Start at the line in the entries below that contains "blue jar: 7 -> 2", stop at the line that contains "green trophy: 6 -> 2", and output exactly the lines in that span, both ends included.

##### Task data

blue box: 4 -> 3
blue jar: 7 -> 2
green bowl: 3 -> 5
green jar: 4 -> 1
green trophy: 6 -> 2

##########
##### Task data

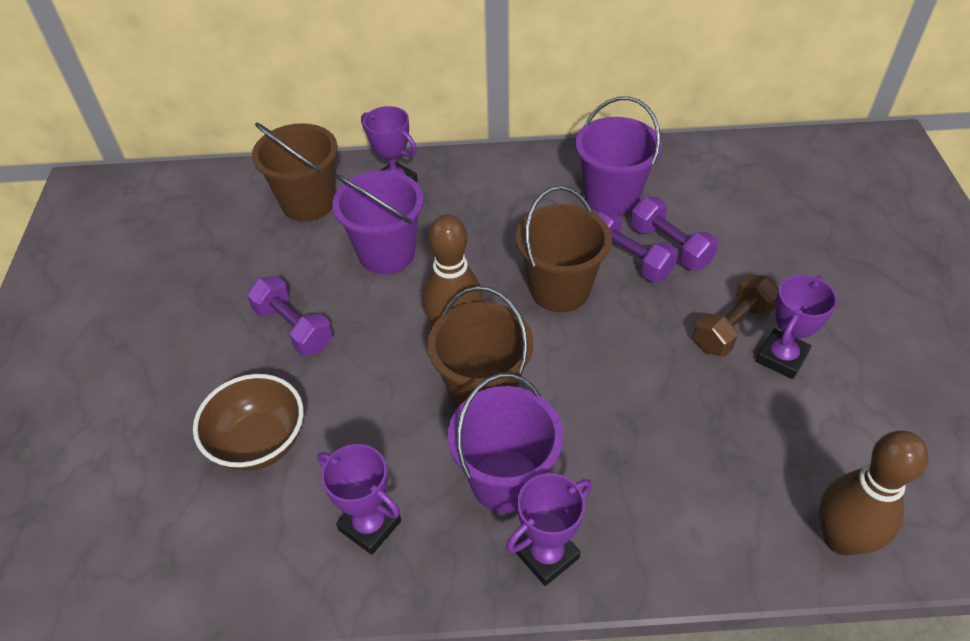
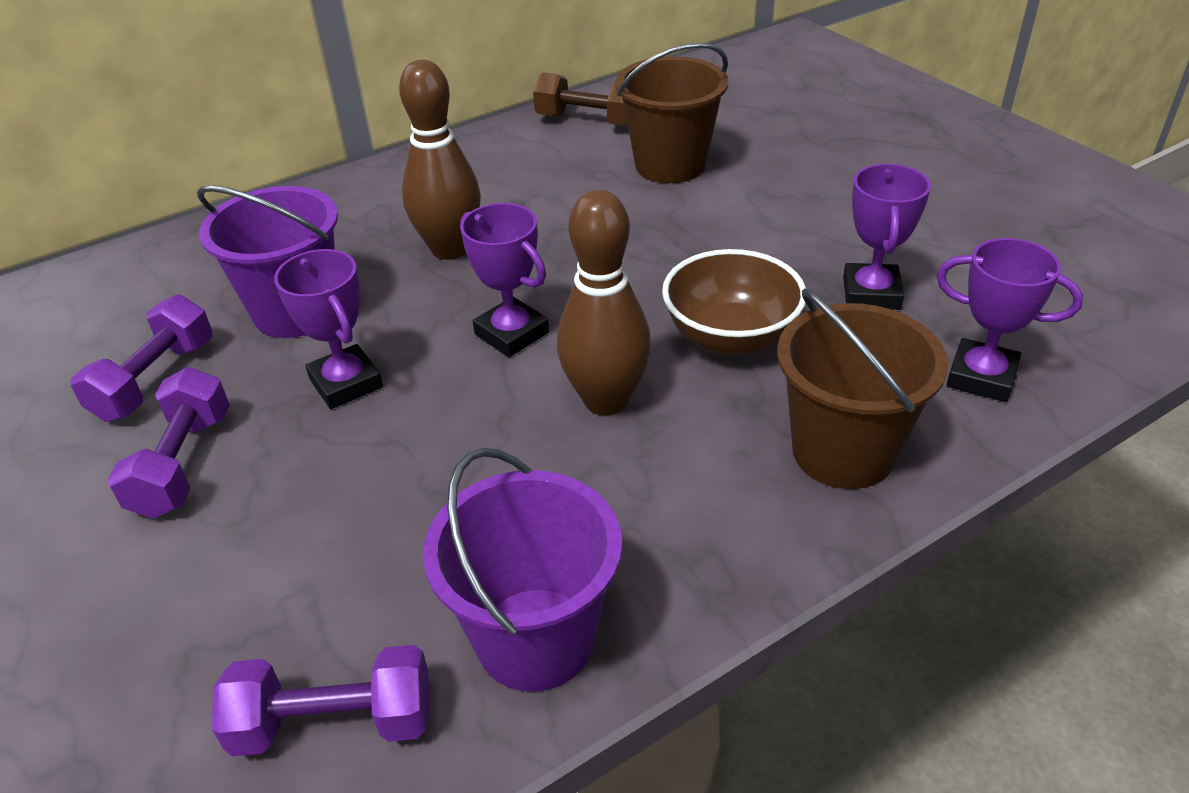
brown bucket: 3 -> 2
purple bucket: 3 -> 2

##########

• Answer box
blue jar: 7 -> 2
green bowl: 3 -> 5
green jar: 4 -> 1
green trophy: 6 -> 2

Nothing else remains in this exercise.